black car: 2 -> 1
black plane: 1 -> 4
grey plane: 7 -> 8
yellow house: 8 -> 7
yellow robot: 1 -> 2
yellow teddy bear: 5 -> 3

==

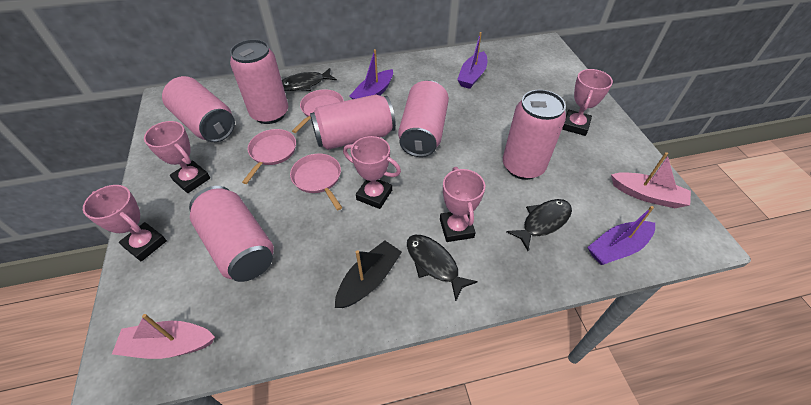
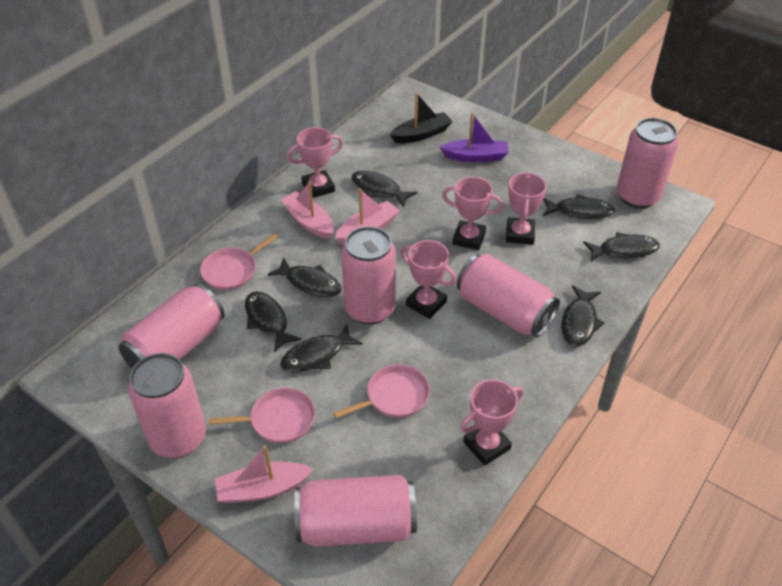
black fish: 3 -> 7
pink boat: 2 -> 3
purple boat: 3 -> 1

◆ ACTIVITY
Please output the lines of the listing above that fall in the stretch from the one with "black car: 2 -> 1" through the one with "yellow teddy bear: 5 -> 3", exactly and only those.

◆ FINISHED TASK
black car: 2 -> 1
black plane: 1 -> 4
grey plane: 7 -> 8
yellow house: 8 -> 7
yellow robot: 1 -> 2
yellow teddy bear: 5 -> 3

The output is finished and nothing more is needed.